*** Opening DATASET CONTENT ***

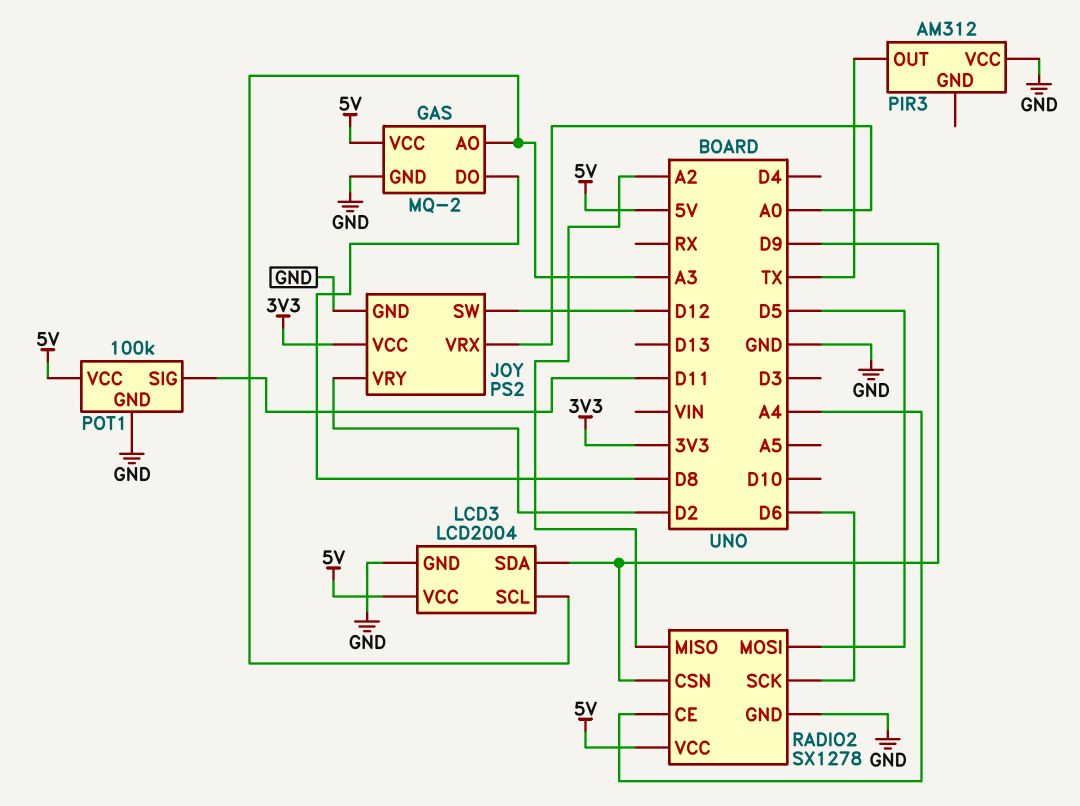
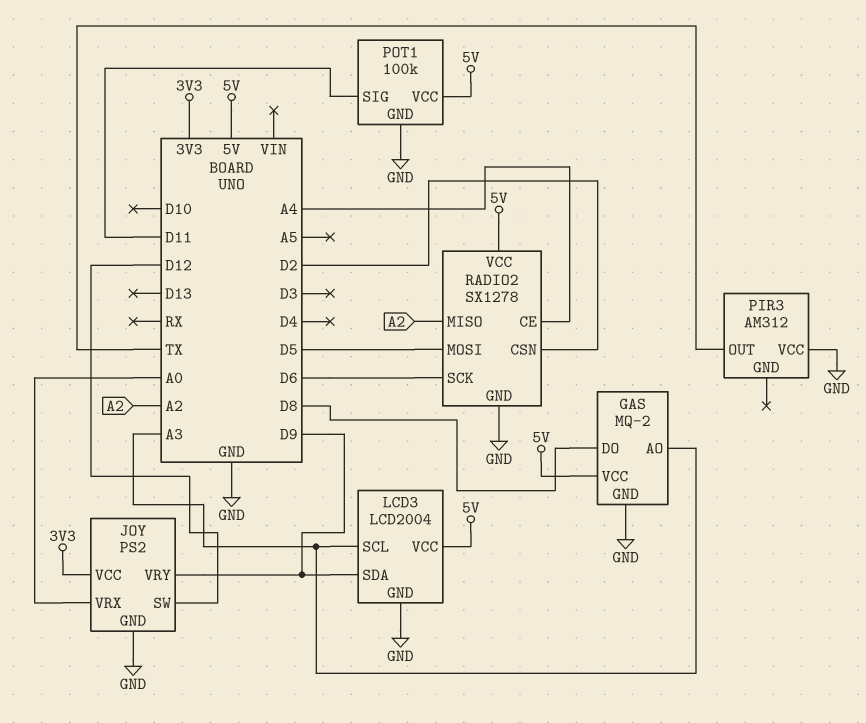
JOY pin VRY: D2 -> D9
RADIO2 pin CSN: D9 -> D2

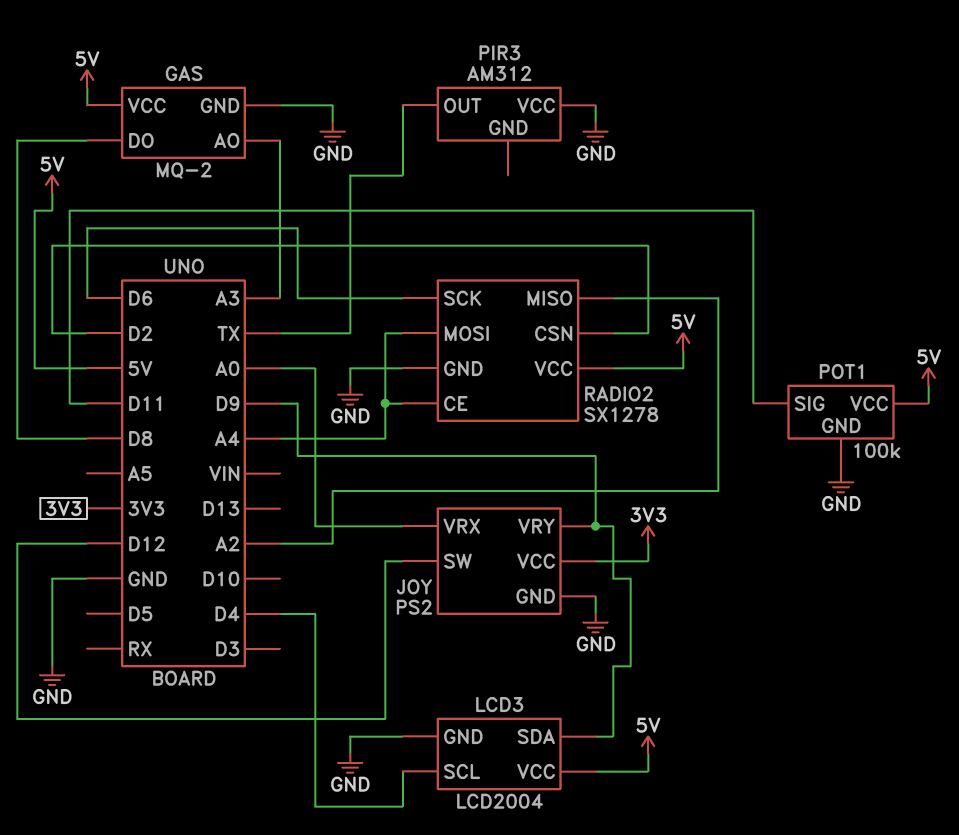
LCD3 pin SCL: A3 -> D4
RADIO2 pin MOSI: D5 -> A4

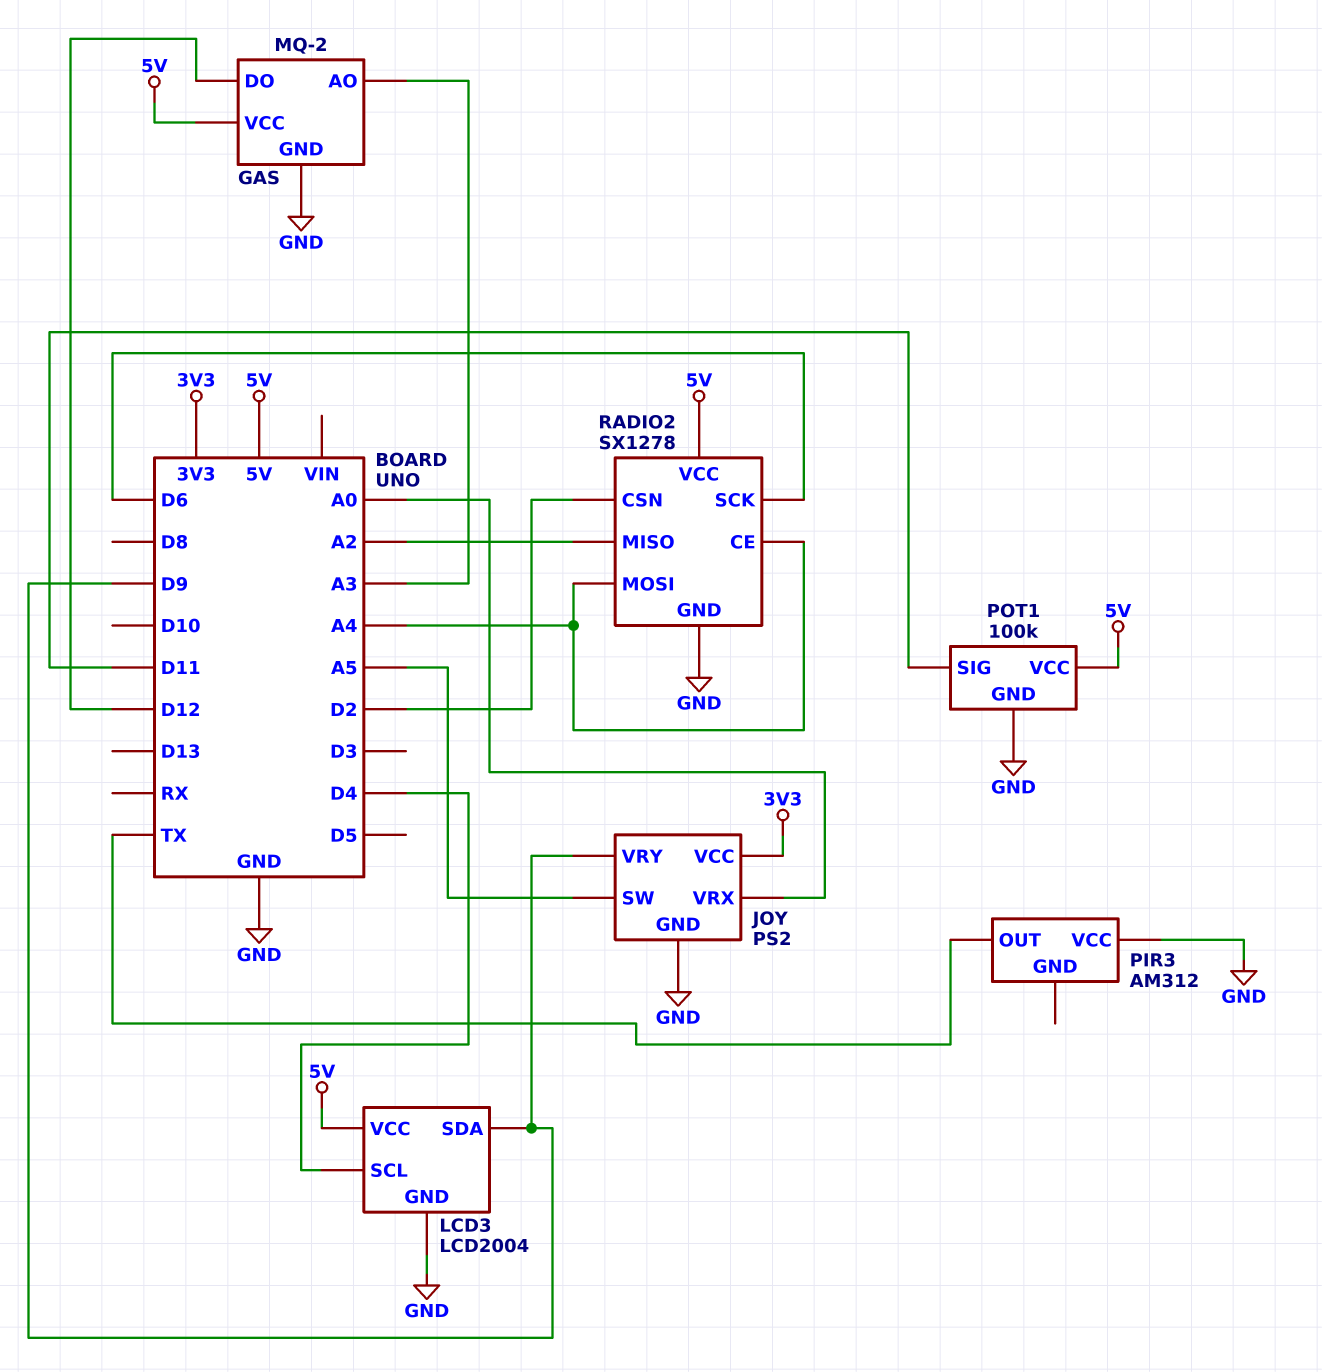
GAS pin DO: D8 -> D12
JOY pin SW: D12 -> A5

*** Closing DATASET CONTENT ***

:: YOUR OBJECTIVE ::
Once the pictures are removed, return the entries exactly as they stand.

:: TASK RESULT ::
JOY pin VRY: D2 -> D9
RADIO2 pin CSN: D9 -> D2

LCD3 pin SCL: A3 -> D4
RADIO2 pin MOSI: D5 -> A4

GAS pin DO: D8 -> D12
JOY pin SW: D12 -> A5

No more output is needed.